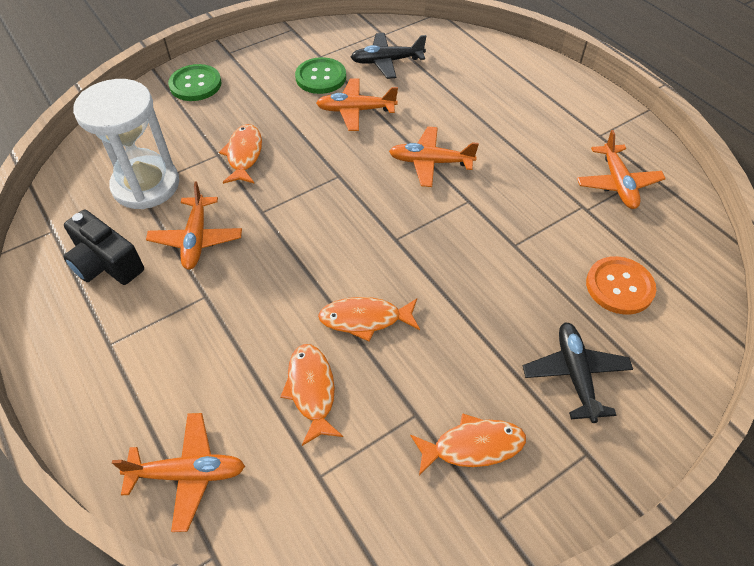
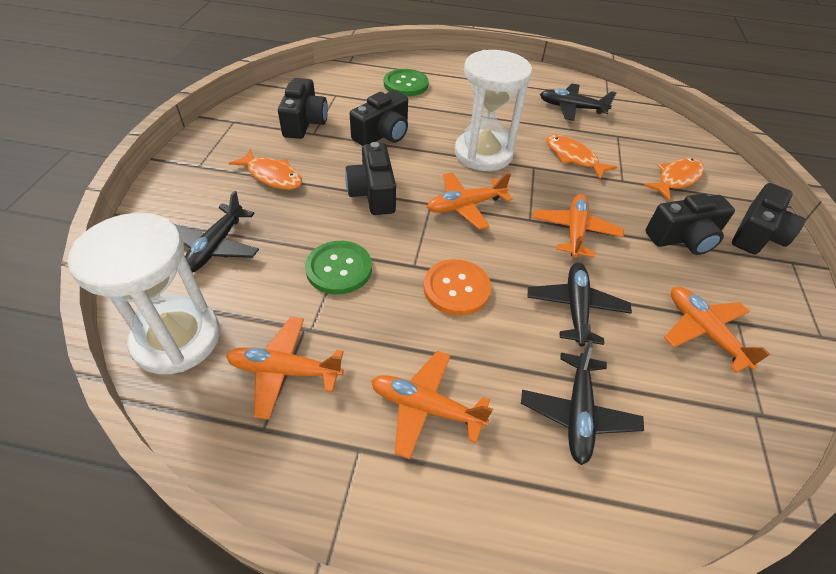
black camera: 1 -> 5
black plane: 2 -> 4
orange fish: 4 -> 3
white hourglass: 1 -> 2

________________

_Work request_. Take the line that contains "black plane: 2 -> 4" and every line after it in the material above. Set those lines down exactly and nothing more.

_Completed task_.
black plane: 2 -> 4
orange fish: 4 -> 3
white hourglass: 1 -> 2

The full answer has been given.